EXERCISE DESCRIPTION
Reproduce word for word the lines between those holding "(533, 269) = (899, 388): yellow" and "(380, 293) = (656, 374): green robot -> none", inclusive, and nothing else from the data below.

Before-and-after object listings
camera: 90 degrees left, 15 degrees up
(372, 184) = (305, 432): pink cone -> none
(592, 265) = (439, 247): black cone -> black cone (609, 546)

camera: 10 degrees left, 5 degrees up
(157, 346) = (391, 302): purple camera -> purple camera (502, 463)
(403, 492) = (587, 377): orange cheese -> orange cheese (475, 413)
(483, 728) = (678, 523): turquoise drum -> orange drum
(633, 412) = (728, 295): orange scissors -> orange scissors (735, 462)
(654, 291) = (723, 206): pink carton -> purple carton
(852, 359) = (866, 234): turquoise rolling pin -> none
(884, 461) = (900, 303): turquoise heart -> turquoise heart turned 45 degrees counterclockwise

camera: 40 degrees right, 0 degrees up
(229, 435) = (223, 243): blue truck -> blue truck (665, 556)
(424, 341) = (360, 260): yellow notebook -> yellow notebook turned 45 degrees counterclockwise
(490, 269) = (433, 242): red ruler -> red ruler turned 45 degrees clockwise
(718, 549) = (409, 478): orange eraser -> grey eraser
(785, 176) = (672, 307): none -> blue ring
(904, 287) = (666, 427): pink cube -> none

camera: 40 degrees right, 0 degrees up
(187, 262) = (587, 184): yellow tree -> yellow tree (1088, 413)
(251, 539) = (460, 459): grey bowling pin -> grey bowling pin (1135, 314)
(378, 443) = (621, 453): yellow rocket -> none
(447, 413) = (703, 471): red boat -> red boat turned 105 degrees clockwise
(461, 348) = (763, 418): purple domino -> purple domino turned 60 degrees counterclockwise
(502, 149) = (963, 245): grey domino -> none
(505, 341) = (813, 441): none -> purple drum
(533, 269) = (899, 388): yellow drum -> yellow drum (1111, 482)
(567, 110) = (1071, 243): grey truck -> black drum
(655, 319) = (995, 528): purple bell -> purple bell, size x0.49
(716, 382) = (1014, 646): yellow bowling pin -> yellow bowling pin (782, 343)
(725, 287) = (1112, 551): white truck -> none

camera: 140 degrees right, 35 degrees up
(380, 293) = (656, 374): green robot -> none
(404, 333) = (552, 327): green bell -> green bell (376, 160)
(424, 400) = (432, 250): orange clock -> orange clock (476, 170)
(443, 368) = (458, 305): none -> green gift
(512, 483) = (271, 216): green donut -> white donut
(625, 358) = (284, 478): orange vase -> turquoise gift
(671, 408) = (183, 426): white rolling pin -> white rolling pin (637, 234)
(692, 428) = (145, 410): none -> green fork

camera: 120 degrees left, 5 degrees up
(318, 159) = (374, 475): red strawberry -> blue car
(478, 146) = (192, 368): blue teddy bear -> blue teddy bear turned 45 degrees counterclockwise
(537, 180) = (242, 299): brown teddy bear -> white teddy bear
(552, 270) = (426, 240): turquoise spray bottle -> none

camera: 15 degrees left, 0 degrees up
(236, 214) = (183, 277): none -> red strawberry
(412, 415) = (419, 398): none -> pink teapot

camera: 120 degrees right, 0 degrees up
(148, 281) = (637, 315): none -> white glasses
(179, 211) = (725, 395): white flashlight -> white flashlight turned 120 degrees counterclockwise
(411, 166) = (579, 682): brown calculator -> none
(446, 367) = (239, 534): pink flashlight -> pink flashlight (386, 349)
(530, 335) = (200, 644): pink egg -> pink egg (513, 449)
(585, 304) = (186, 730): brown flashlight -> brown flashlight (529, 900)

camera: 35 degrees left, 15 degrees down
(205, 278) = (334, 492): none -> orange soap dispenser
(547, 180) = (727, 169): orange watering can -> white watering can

EXERCISE RESULT
(533, 269) = (899, 388): yellow drum -> yellow drum (1111, 482)
(567, 110) = (1071, 243): grey truck -> black drum
(655, 319) = (995, 528): purple bell -> purple bell, size x0.49
(716, 382) = (1014, 646): yellow bowling pin -> yellow bowling pin (782, 343)
(725, 287) = (1112, 551): white truck -> none

camera: 140 degrees right, 35 degrees up
(380, 293) = (656, 374): green robot -> none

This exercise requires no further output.